### Task to carry out
Lines from the one containing "(515, 317) = (340, 138): purple" through the last one in the data below: write them out word for word, and only them.
[Supplied entries Boundary: Start]
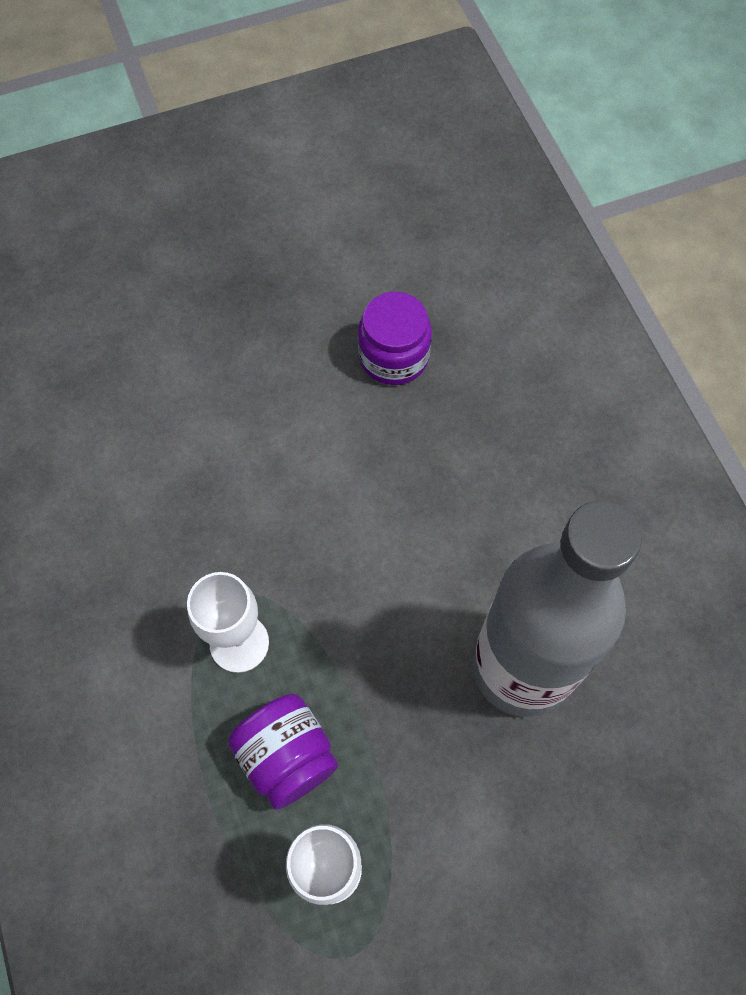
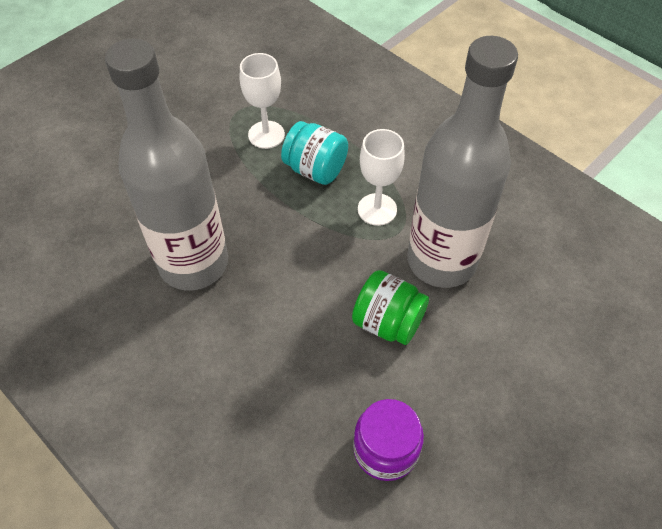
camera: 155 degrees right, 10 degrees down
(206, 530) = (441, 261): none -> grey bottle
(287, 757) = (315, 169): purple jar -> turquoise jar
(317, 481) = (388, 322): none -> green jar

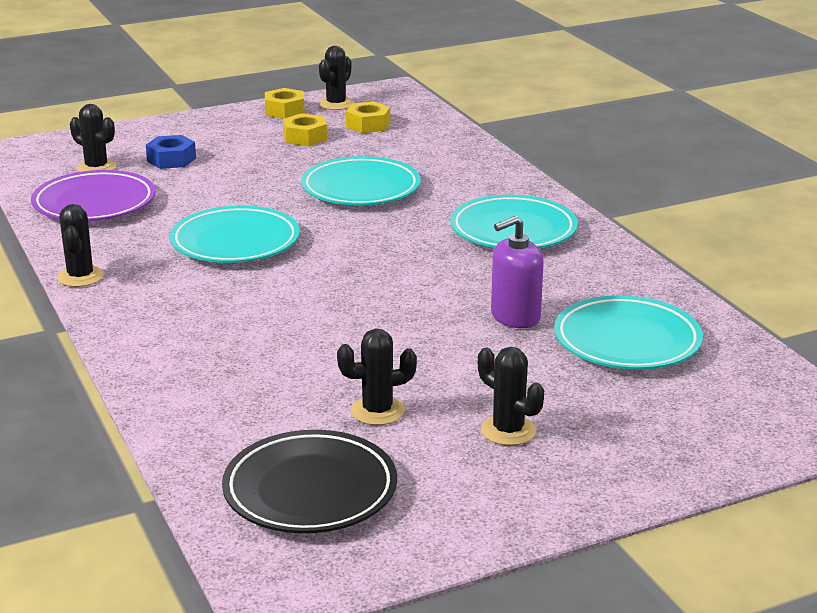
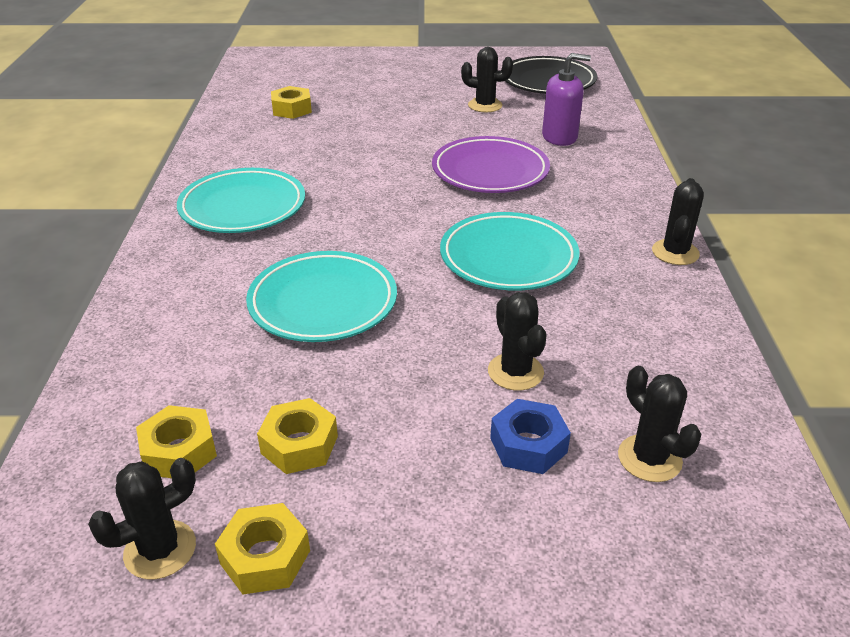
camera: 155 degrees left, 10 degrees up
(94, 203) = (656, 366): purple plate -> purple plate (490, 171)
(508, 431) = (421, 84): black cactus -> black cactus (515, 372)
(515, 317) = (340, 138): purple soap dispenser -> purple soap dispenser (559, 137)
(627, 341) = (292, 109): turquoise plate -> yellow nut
[Supplied entries Boundary: End]
### Written solution
(515, 317) = (340, 138): purple soap dispenser -> purple soap dispenser (559, 137)
(627, 341) = (292, 109): turquoise plate -> yellow nut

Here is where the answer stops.